- The task -
Reproduce the data below verbatim, from the line with "amphitheater [946, 604]" through the end of the data.

* START Data supplied *

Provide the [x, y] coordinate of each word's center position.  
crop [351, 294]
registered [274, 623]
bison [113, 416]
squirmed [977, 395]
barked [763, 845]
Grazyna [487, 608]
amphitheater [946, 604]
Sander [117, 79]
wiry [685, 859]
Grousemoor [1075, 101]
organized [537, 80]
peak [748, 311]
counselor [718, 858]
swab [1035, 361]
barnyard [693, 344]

* END Data supplied *

- Answer to this problem -
amphitheater [946, 604]
Sander [117, 79]
wiry [685, 859]
Grousemoor [1075, 101]
organized [537, 80]
peak [748, 311]
counselor [718, 858]
swab [1035, 361]
barnyard [693, 344]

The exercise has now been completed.